(Dataset records)
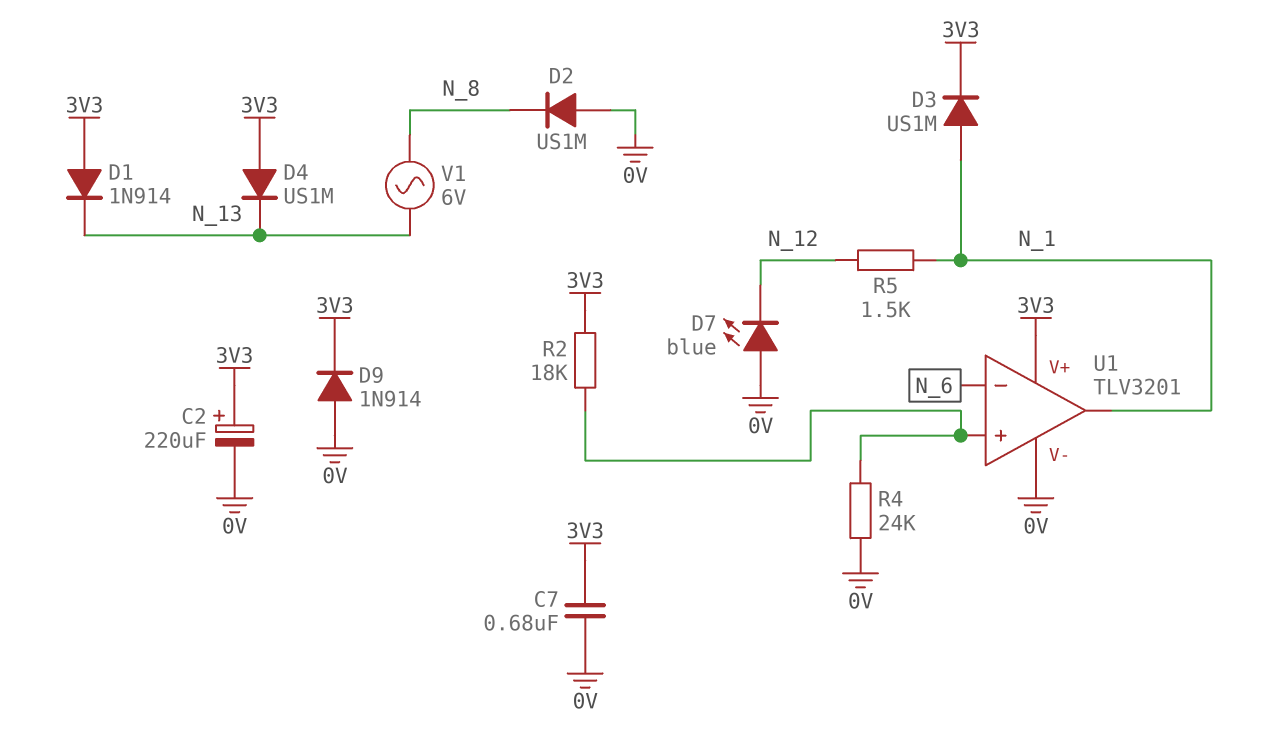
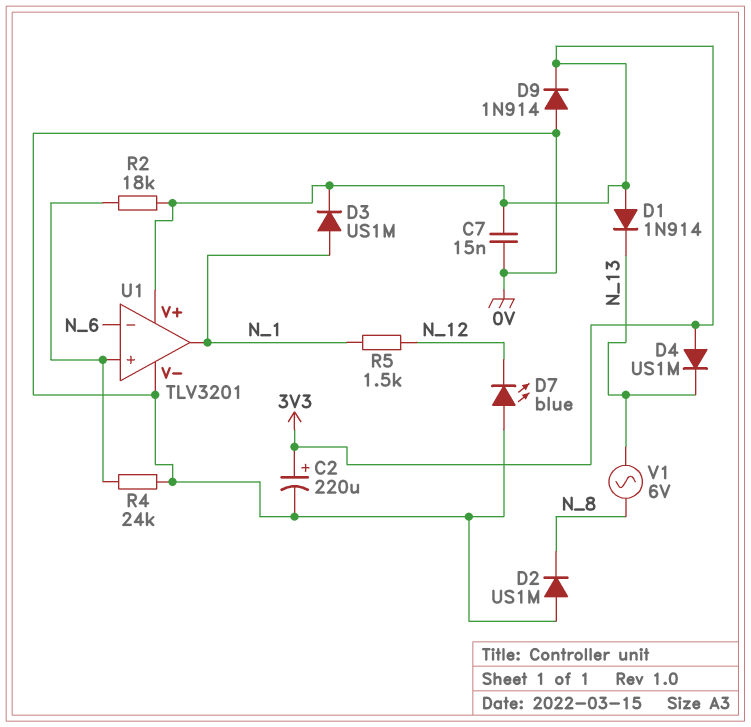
C7: 680nF (0V, 3V3) -> 15nF (0V, 3V3)

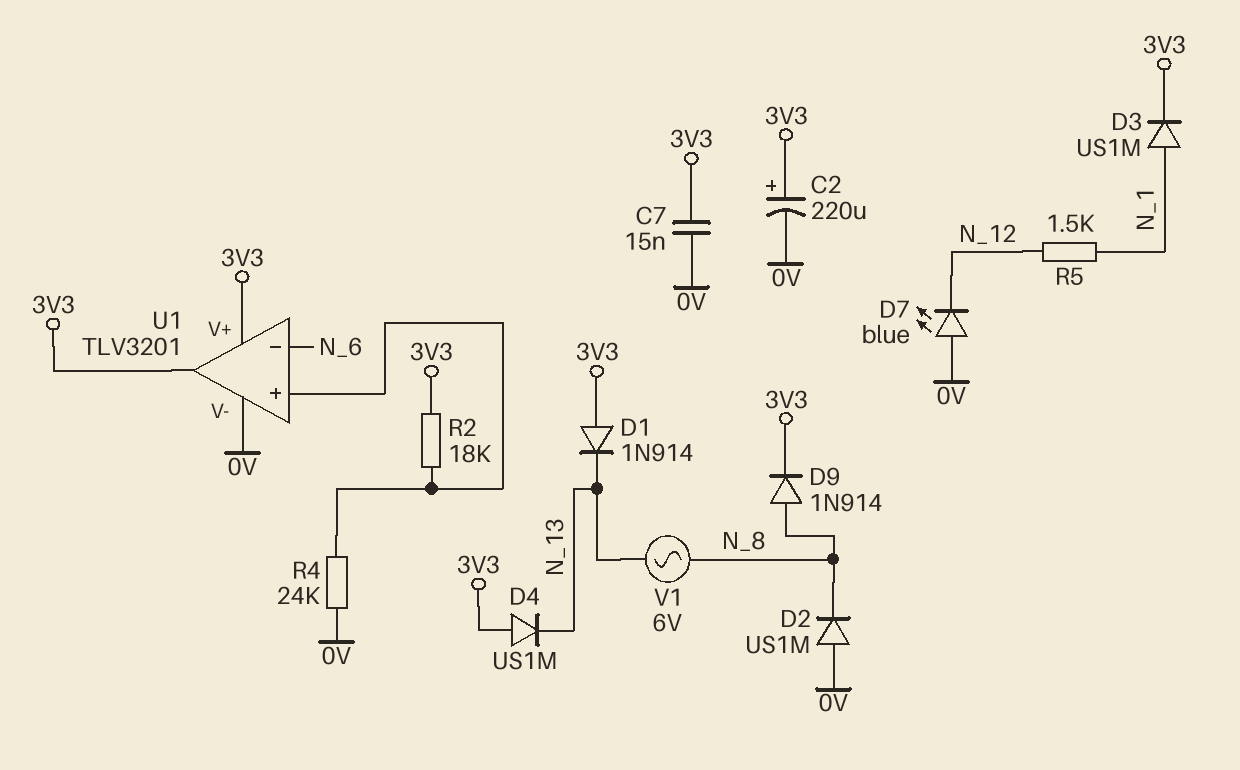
D9: diode 1N914 (A 0V, K 3V3) -> diode 1N914 (A N_8, K 3V3)
U1 pin out: N_1 -> 3V3

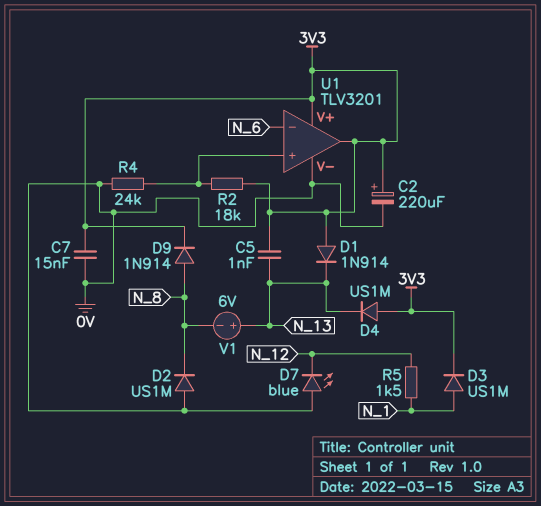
C5: none -> 1nF (3V3, N_13)
V1: AC 6V (N_8, N_13) -> 6V (plus N_13, minus N_8)

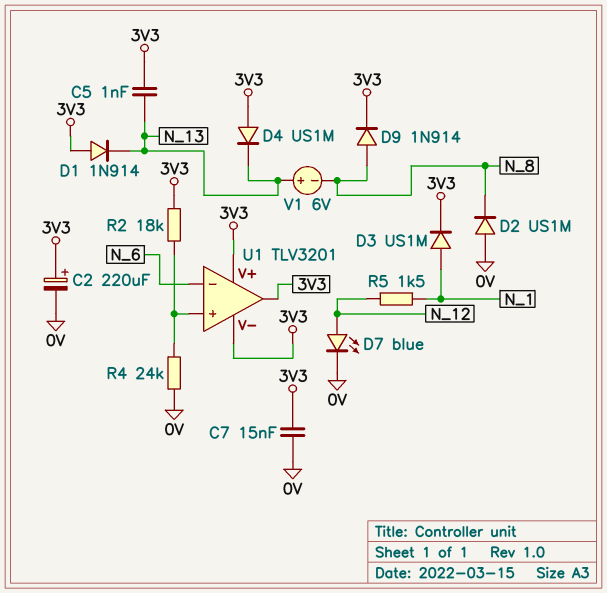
D7: LED blue (A 0V, K N_12) -> LED blue (A N_12, K 0V)
U1 pin V-: 0V -> 3V3

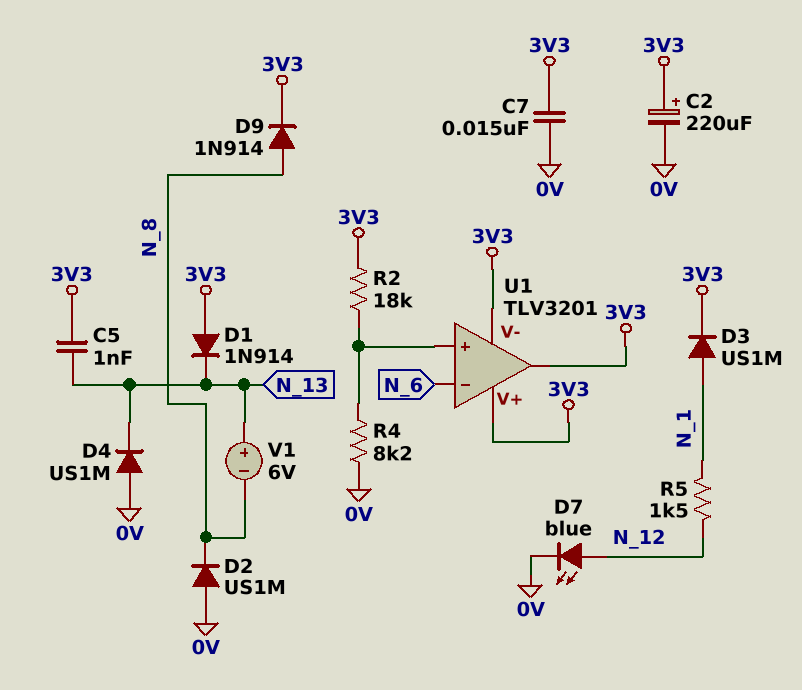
D4: diode US1M (A 3V3, K N_13) -> diode US1M (A 0V, K N_13)
R4: 24k (0V, U1/in+) -> 8.2k (0V, U1/in+)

EXERCISE BRIEF ▸
Select the lines from the entries that include the word "diode".

RESPONSE TO THIS EXERCISE ▸
D9: diode 1N914 (A 0V, K 3V3) -> diode 1N914 (A N_8, K 3V3)
D4: diode US1M (A 3V3, K N_13) -> diode US1M (A 0V, K N_13)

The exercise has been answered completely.